Collected data
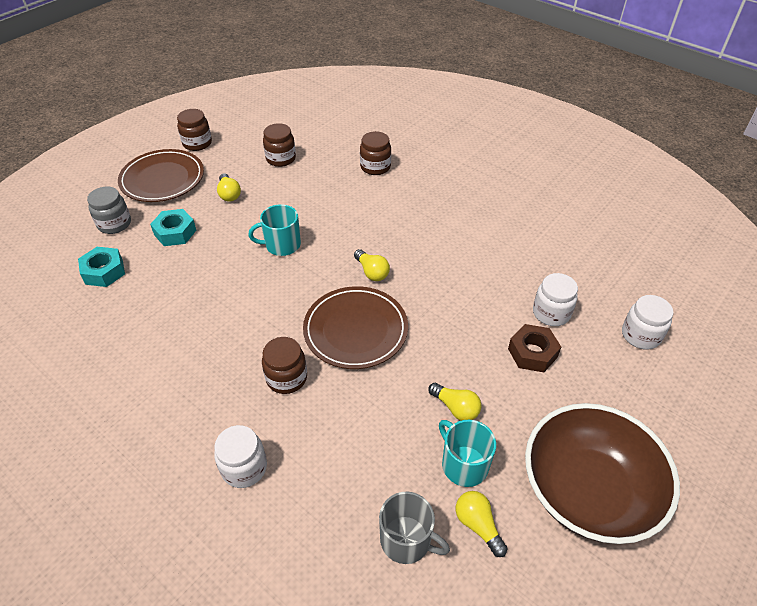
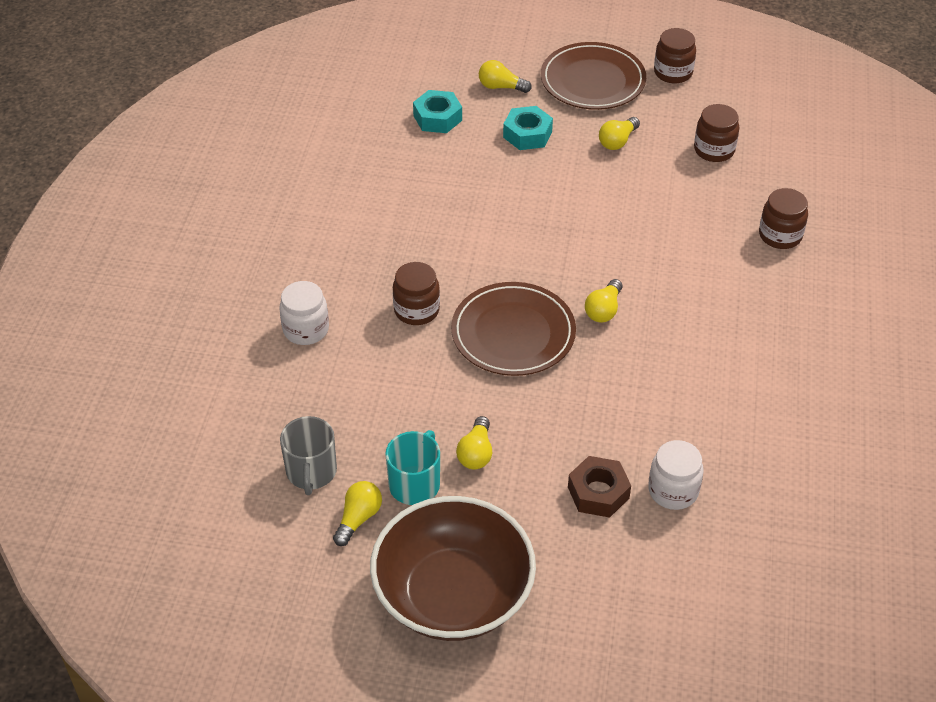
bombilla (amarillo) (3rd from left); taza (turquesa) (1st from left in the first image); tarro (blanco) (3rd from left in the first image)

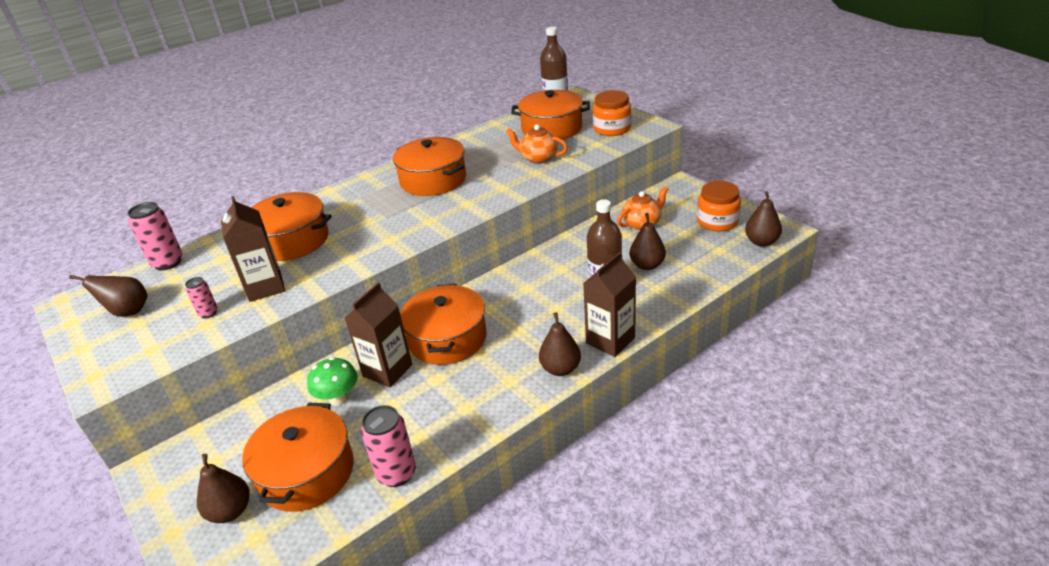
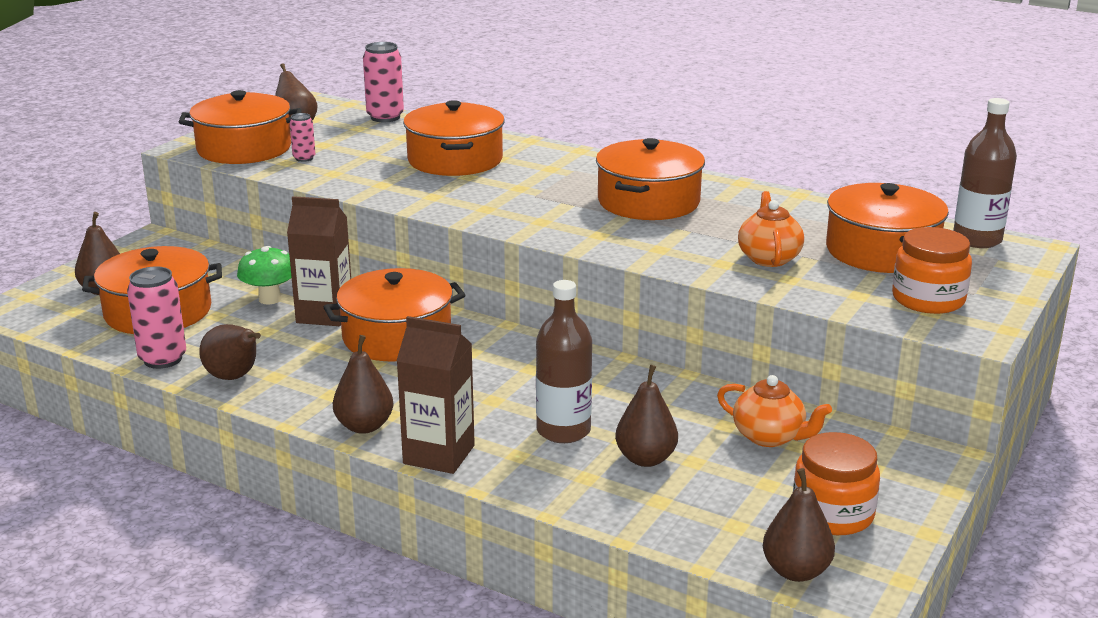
cartón de leche (marrón) (1st from left in the first image); olla (naranja) (2nd from left); pera (marrón) (2nd from left)

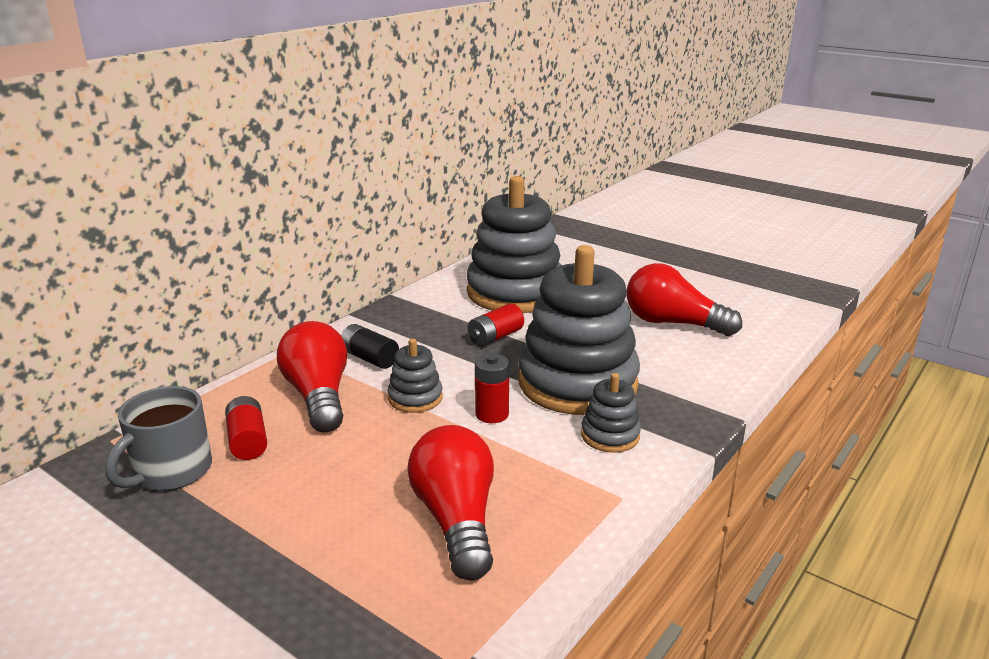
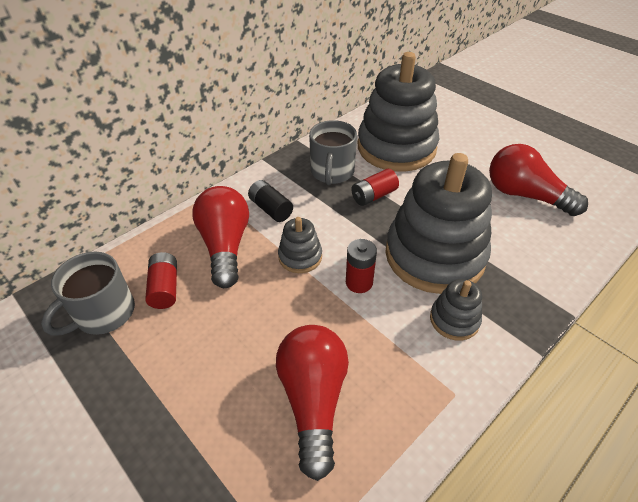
taza (gris) (2nd from left)

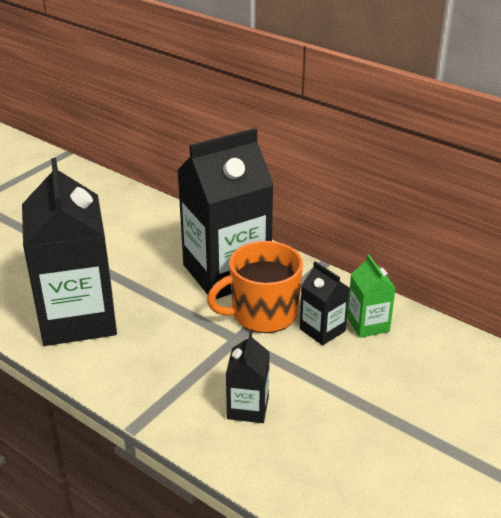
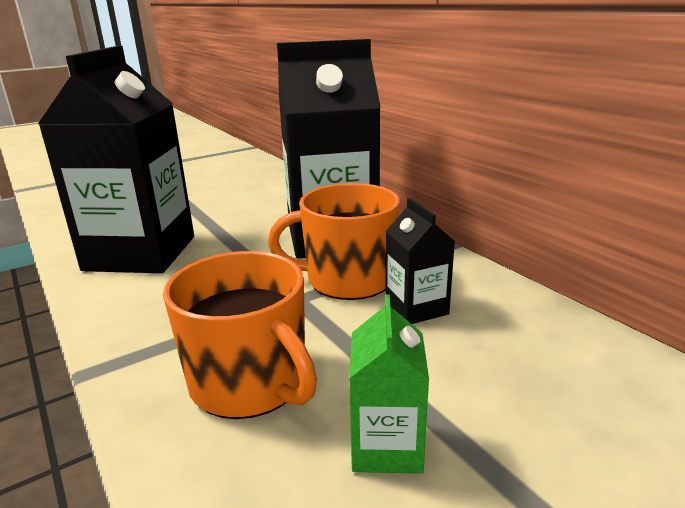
taza (naranja) (1st from left); cartón de leche (verde)

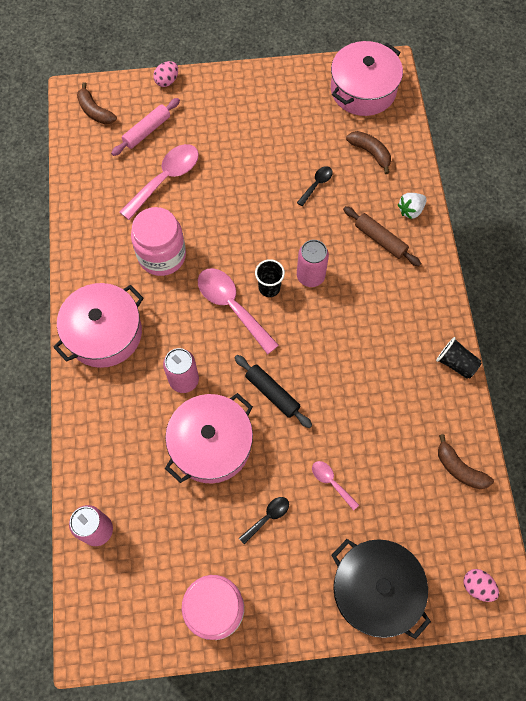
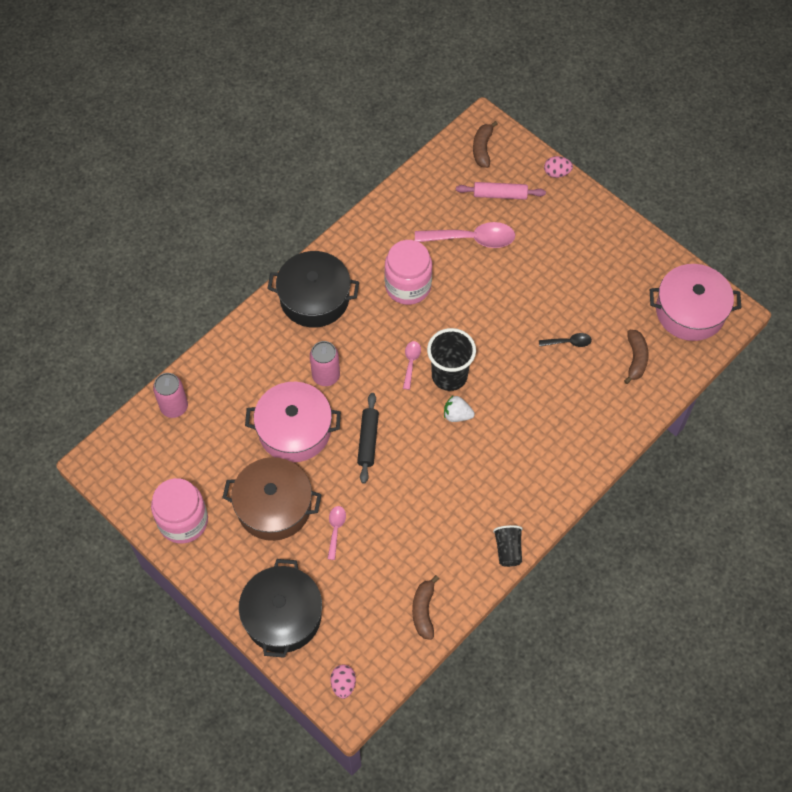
olla (negro) (2nd from left); cuchara (rosa) (2nd from left); olla (marrón); vaso (negro) (1st from left); lata (rosa) (3rd from left in the first image); rodillo (marrón); fresa (blanco)

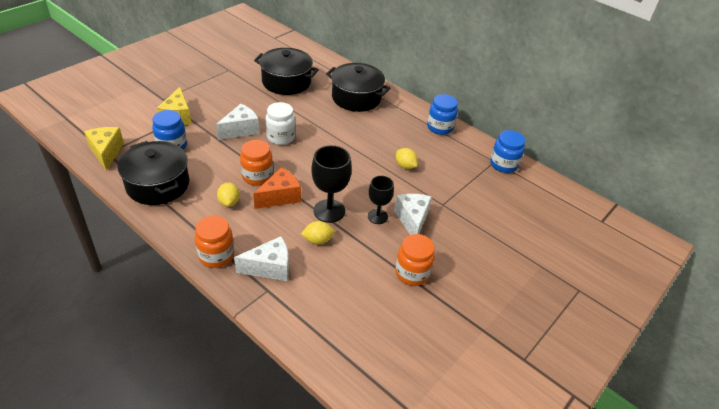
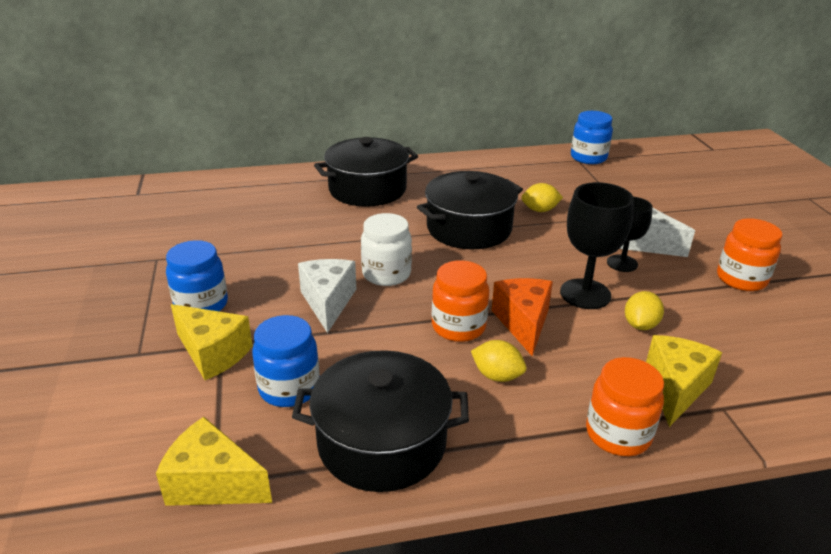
queso (amarillo) (3rd from left); olla (negro) (3rd from left); tarro (azul) (1st from left)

DESCRIPTION OF THE TASK: Set down every record word for word and leave out the pictures.

RESPONSE:
bombilla (amarillo) (3rd from left); taza (turquesa) (1st from left in the first image); tarro (blanco) (3rd from left in the first image)

cartón de leche (marrón) (1st from left in the first image); olla (naranja) (2nd from left); pera (marrón) (2nd from left)

taza (gris) (2nd from left)

taza (naranja) (1st from left); cartón de leche (verde)

olla (negro) (2nd from left); cuchara (rosa) (2nd from left); olla (marrón); vaso (negro) (1st from left); lata (rosa) (3rd from left in the first image); rodillo (marrón); fresa (blanco)

queso (amarillo) (3rd from left); olla (negro) (3rd from left); tarro (azul) (1st from left)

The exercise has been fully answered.